• What the task requires:
Copy every line of the records below word for word, but leave out the picture lines.

• Record set:
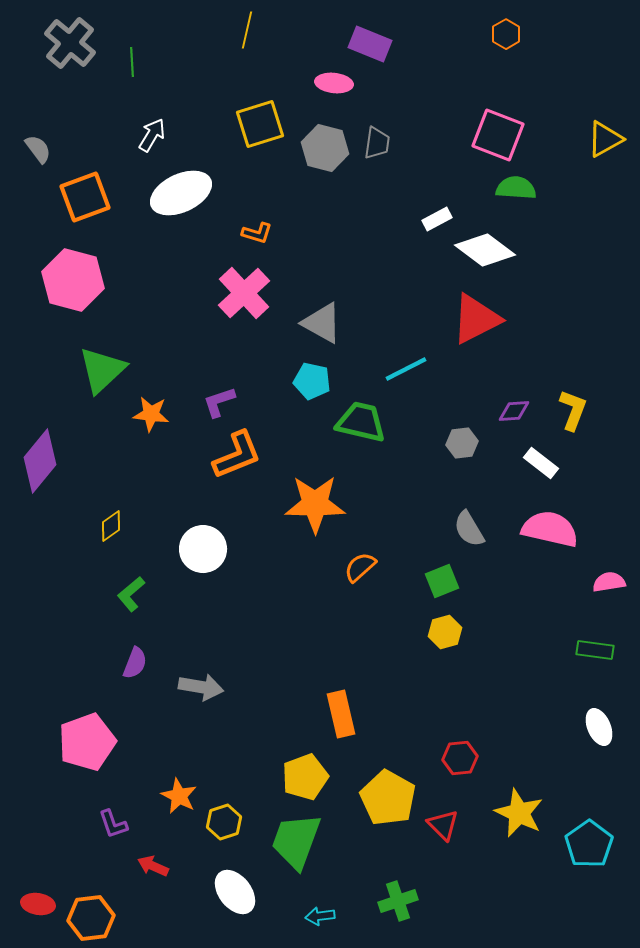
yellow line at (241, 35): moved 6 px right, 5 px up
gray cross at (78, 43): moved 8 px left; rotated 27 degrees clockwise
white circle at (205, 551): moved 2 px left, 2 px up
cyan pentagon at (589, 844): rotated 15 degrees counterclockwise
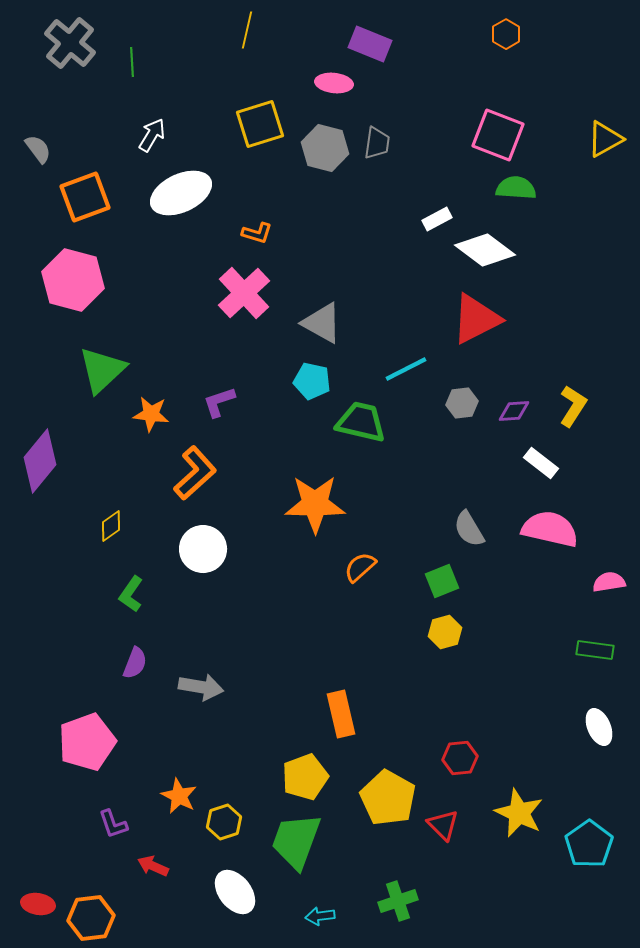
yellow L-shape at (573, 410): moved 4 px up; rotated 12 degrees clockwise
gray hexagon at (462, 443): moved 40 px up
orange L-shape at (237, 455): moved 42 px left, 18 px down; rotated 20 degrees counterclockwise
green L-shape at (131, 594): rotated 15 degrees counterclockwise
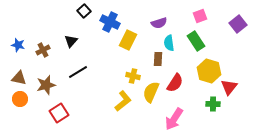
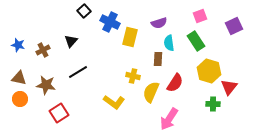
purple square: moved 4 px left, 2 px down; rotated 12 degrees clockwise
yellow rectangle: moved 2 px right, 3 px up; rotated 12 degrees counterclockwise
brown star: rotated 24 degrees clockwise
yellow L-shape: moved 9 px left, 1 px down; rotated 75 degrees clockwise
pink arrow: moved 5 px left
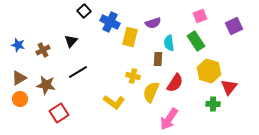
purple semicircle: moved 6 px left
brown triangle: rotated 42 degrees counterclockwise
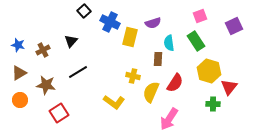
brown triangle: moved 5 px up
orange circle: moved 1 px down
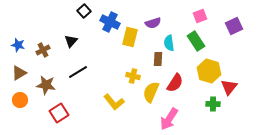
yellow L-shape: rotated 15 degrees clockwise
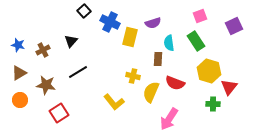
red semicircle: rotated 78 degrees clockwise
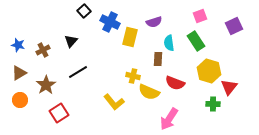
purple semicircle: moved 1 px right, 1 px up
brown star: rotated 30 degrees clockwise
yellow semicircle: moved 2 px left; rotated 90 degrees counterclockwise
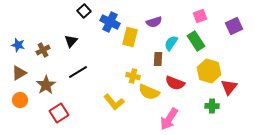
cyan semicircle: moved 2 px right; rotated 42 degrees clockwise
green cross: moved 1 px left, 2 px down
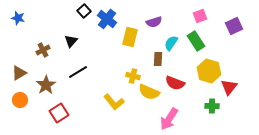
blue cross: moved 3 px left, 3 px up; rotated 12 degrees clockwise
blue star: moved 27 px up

• Response:
yellow line at (241, 35): moved 6 px right, 5 px up
gray cross at (78, 43): moved 8 px left; rotated 27 degrees clockwise
white circle at (205, 551): moved 2 px left, 2 px up
cyan pentagon at (589, 844): rotated 15 degrees counterclockwise
yellow L-shape at (573, 410): moved 4 px up; rotated 12 degrees clockwise
gray hexagon at (462, 443): moved 40 px up
orange L-shape at (237, 455): moved 42 px left, 18 px down; rotated 20 degrees counterclockwise
green L-shape at (131, 594): rotated 15 degrees counterclockwise
purple square: moved 4 px left, 2 px down; rotated 12 degrees clockwise
yellow rectangle: moved 2 px right, 3 px up; rotated 12 degrees counterclockwise
brown star: rotated 24 degrees clockwise
yellow L-shape: moved 9 px left, 1 px down; rotated 75 degrees clockwise
pink arrow: moved 5 px left
purple semicircle: moved 6 px left
brown triangle: rotated 42 degrees counterclockwise
brown triangle: moved 5 px up
orange circle: moved 1 px down
yellow L-shape: rotated 15 degrees clockwise
red semicircle: rotated 78 degrees clockwise
purple semicircle: moved 1 px right, 1 px up
brown star: rotated 30 degrees clockwise
yellow semicircle: moved 2 px left; rotated 90 degrees counterclockwise
cyan semicircle: moved 2 px right; rotated 42 degrees clockwise
green cross: moved 1 px left, 2 px down
blue cross: moved 3 px left, 3 px up; rotated 12 degrees clockwise
blue star: moved 27 px up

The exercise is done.